══ Extracted material

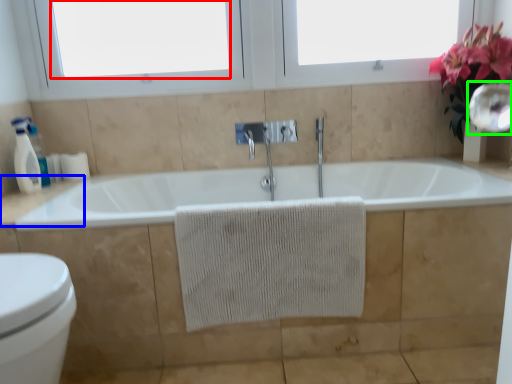
Question: Based on their relative distances, which object is nearer to window screen (highlighted by a red box)? Choose from counter top (highlighted by a blue box) and mirror (highlighted by a green box).

Choices:
 (A) counter top
 (B) mirror

Answer: (A)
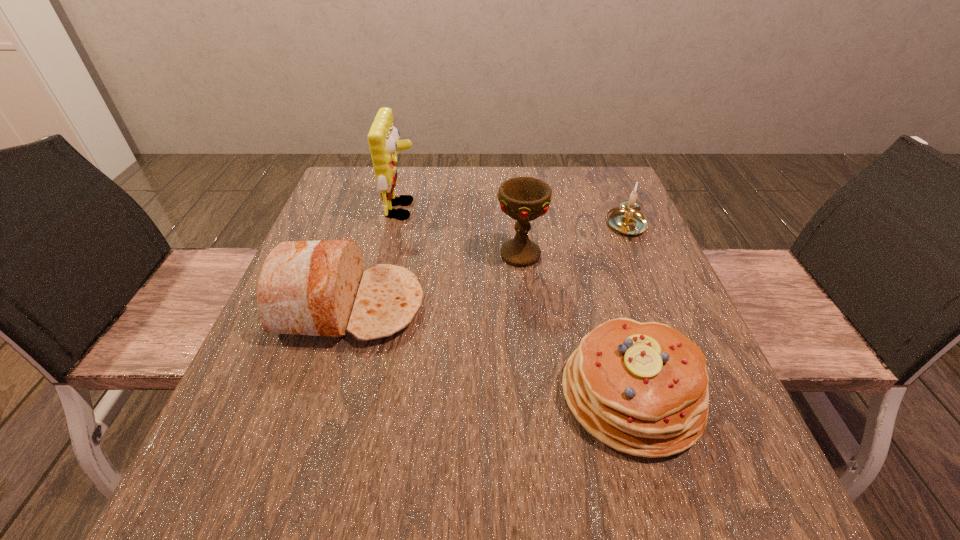
At what (x,y) coordinates should I click in order to perform the action: click on sponge. Please return your answer as a coordinate pair (x, y). Looking at the image, I should click on (383, 138).

Identify the location of the fourth shortest object. The height and width of the screenshot is (540, 960). (524, 199).

Identify the location of bread. (319, 288).

Where is `candle holder`? This screenshot has height=540, width=960. candle holder is located at coordinates (626, 219).

Locate an element on the screen. The width and height of the screenshot is (960, 540). pancake is located at coordinates [x=641, y=388].

You are a GUI agent. You are given a task and a screenshot of the screen. Output one action in this format:
    pyautogui.click(x=<x>, y=<y>)
    Task: Click on the vacant space positioned 0.100m on the face of the sponge
    
    Given the screenshot: What is the action you would take?
    pyautogui.click(x=457, y=210)

What are the coordinates of `free space located 0.280m on the front of the chalice` in the screenshot? It's located at (534, 377).

Where is `vacant region located 0.370m at the sliced end of the bread`? The width and height of the screenshot is (960, 540). vacant region located 0.370m at the sliced end of the bread is located at coordinates pyautogui.click(x=606, y=306).

Find the location of `free space located 0.380m on the handle side of the candle holder`. free space located 0.380m on the handle side of the candle holder is located at coordinates (691, 376).

This screenshot has height=540, width=960. In order to click on vacant space located on the left of the pancake in this screenshot , I will do `click(520, 394)`.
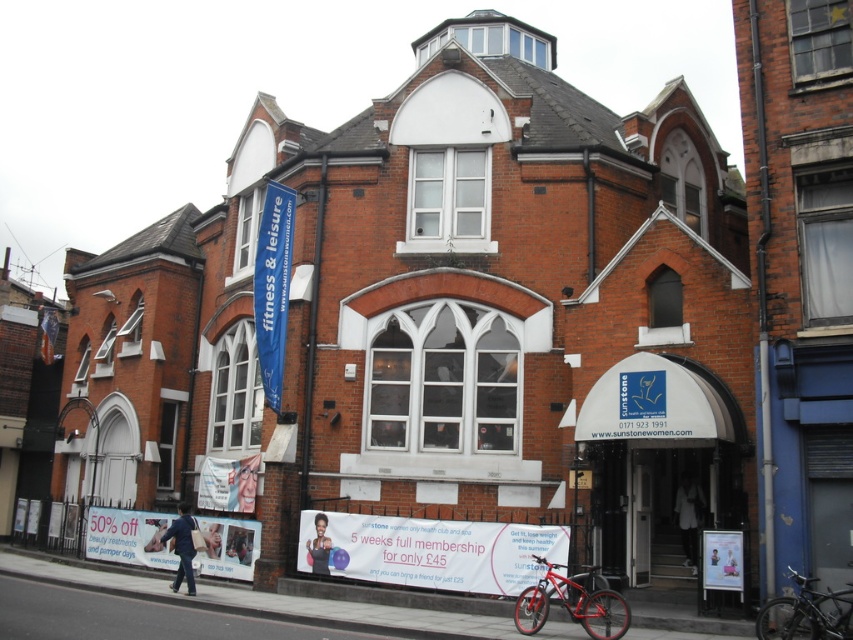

════

▶ **Work request**
Copy all of the items above word for word, leaving out the pictures.

▶ **Answer to the problem**
Question: Based on their relative distances, which object is nearer to window screen (highlighted by a red box)? Choose from counter top (highlighted by a blue box) and mirror (highlighted by a green box).

Choices:
 (A) counter top
 (B) mirror

Answer: (A)
At what (x,y) coordinates should I click in order to perform the action: click on sponge. Please return your answer as a coordinate pair (x, y). Looking at the image, I should click on (383, 138).

Identify the location of the fourth shortest object. The height and width of the screenshot is (540, 960). (524, 199).

Identify the location of bread. (319, 288).

Where is `candle holder`? This screenshot has height=540, width=960. candle holder is located at coordinates (626, 219).

Locate an element on the screen. The width and height of the screenshot is (960, 540). pancake is located at coordinates [x=641, y=388].

You are a GUI agent. You are given a task and a screenshot of the screen. Output one action in this format:
    pyautogui.click(x=<x>, y=<y>)
    Task: Click on the vacant space positioned 0.100m on the face of the sponge
    
    Given the screenshot: What is the action you would take?
    pyautogui.click(x=457, y=210)

What are the coordinates of `free space located 0.280m on the front of the chalice` in the screenshot? It's located at (534, 377).

Where is `vacant region located 0.370m at the sliced end of the bread`? The width and height of the screenshot is (960, 540). vacant region located 0.370m at the sliced end of the bread is located at coordinates pyautogui.click(x=606, y=306).

Find the location of `free space located 0.380m on the handle side of the candle holder`. free space located 0.380m on the handle side of the candle holder is located at coordinates (691, 376).

This screenshot has height=540, width=960. In order to click on vacant space located on the left of the pancake in this screenshot , I will do `click(520, 394)`.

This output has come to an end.